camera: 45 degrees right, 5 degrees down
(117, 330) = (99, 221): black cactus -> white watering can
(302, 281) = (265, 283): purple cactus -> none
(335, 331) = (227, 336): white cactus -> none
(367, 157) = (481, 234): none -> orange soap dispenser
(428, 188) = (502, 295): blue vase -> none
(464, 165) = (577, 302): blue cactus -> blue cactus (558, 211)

**Exercise**
Output every line above so that it reads exactly as before.

**Task solution**
camera: 45 degrees right, 5 degrees down
(117, 330) = (99, 221): black cactus -> white watering can
(302, 281) = (265, 283): purple cactus -> none
(335, 331) = (227, 336): white cactus -> none
(367, 157) = (481, 234): none -> orange soap dispenser
(428, 188) = (502, 295): blue vase -> none
(464, 165) = (577, 302): blue cactus -> blue cactus (558, 211)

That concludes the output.